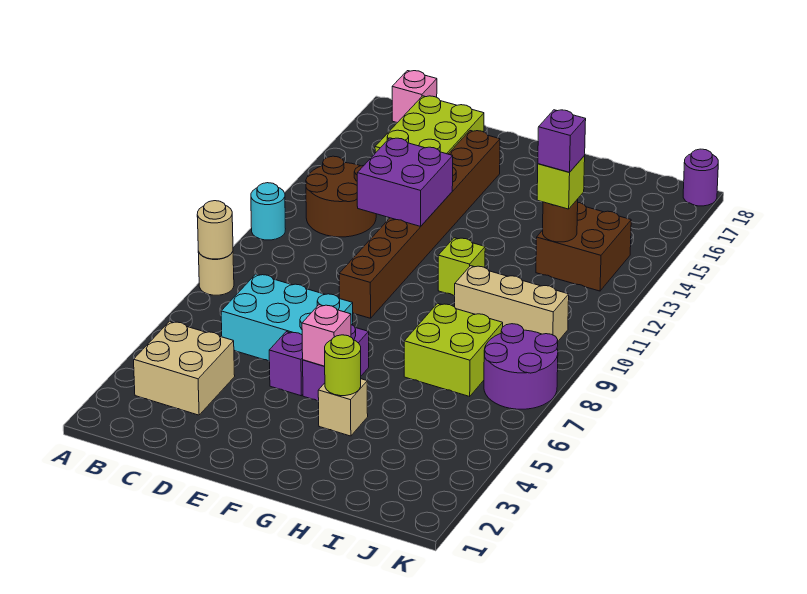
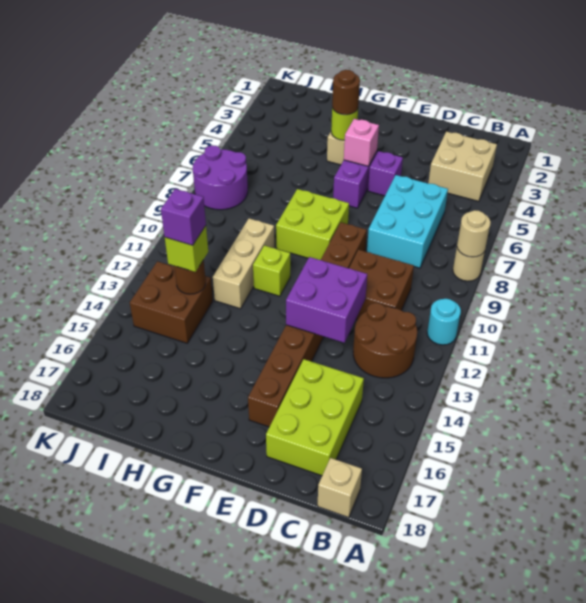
pink brick B18 level 1 -> tan brick B18 level 1
cyan brick C6:E7 level 1 -> cyan brick C6:D8 level 1
none -> brown brick C10:D11 level 1
none -> brown round brick G4 level 3
lime brick H7:I8 level 1 -> lime brick F8:G9 level 1
tan brick H10:J10 level 1 -> tan brick H10:H12 level 1
purple round brick K18 level 1 -> none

▶ [Directions for this task] Each line of the data that has the string "none" should be returned.

▶ [Response to this exercise]
none -> brown brick C10:D11 level 1
none -> brown round brick G4 level 3
purple round brick K18 level 1 -> none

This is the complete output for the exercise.